**WHAT THIS TASK INVOLVES:**
What you return should be the lines of the data containing "right", each in full.

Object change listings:
# # # # # # #

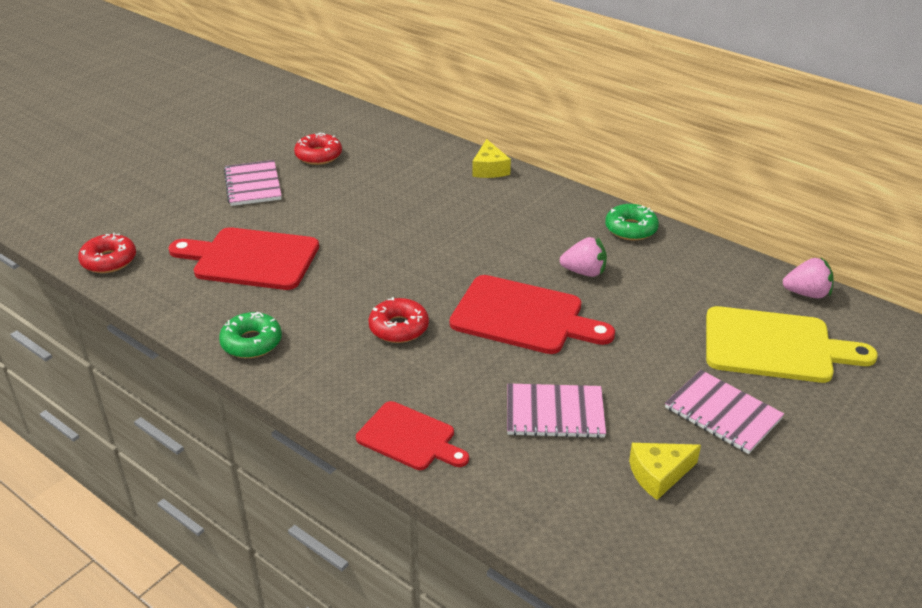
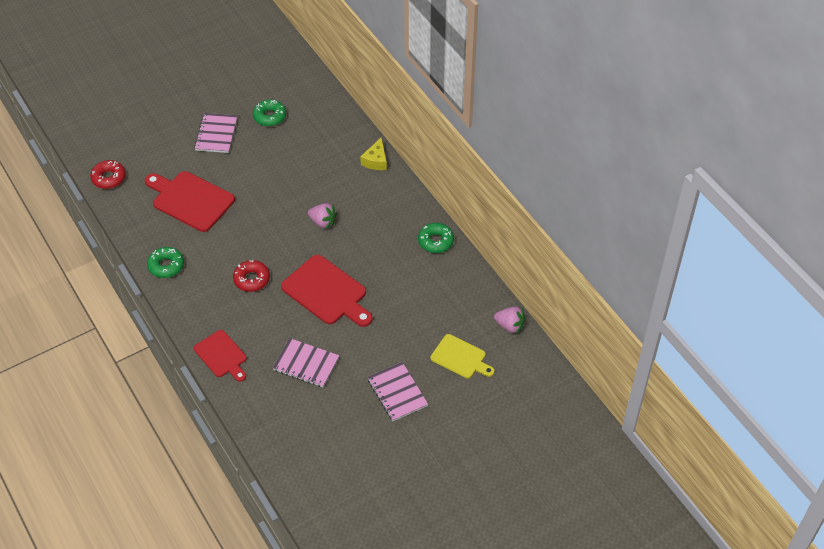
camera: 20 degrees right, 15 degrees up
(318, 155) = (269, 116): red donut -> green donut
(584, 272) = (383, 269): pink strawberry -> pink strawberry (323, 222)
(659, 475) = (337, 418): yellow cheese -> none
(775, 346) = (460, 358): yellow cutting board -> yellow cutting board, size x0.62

# # # # # # #

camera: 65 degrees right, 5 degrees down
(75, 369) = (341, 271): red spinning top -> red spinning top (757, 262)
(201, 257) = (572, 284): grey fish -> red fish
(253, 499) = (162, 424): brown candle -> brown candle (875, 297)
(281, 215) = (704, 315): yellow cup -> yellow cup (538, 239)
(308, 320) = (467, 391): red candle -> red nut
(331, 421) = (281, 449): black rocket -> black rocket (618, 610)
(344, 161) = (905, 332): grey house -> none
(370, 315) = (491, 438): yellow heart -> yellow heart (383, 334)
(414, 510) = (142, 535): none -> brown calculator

# # # # # # #

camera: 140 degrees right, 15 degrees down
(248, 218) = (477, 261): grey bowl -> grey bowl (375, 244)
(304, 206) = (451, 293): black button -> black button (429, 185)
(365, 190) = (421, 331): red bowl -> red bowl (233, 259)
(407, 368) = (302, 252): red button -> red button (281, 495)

# # # # # # #

**ANSWER SECTION:**
camera: 20 degrees right, 15 degrees up
camera: 65 degrees right, 5 degrees down
camera: 140 degrees right, 15 degrees down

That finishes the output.